__Problem statement__: Could you set down every line of the listing below word for word, leaving out the pictures?

__Data items__:
-- BEGIN --

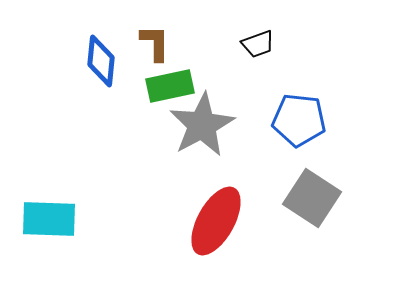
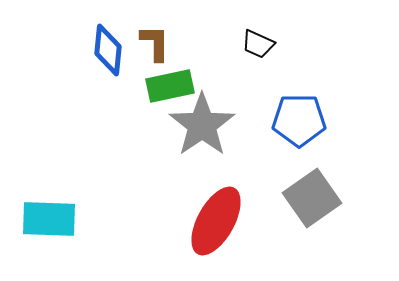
black trapezoid: rotated 44 degrees clockwise
blue diamond: moved 7 px right, 11 px up
blue pentagon: rotated 6 degrees counterclockwise
gray star: rotated 6 degrees counterclockwise
gray square: rotated 22 degrees clockwise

-- END --

__Exercise output__:
black trapezoid: rotated 44 degrees clockwise
blue diamond: moved 7 px right, 11 px up
blue pentagon: rotated 6 degrees counterclockwise
gray star: rotated 6 degrees counterclockwise
gray square: rotated 22 degrees clockwise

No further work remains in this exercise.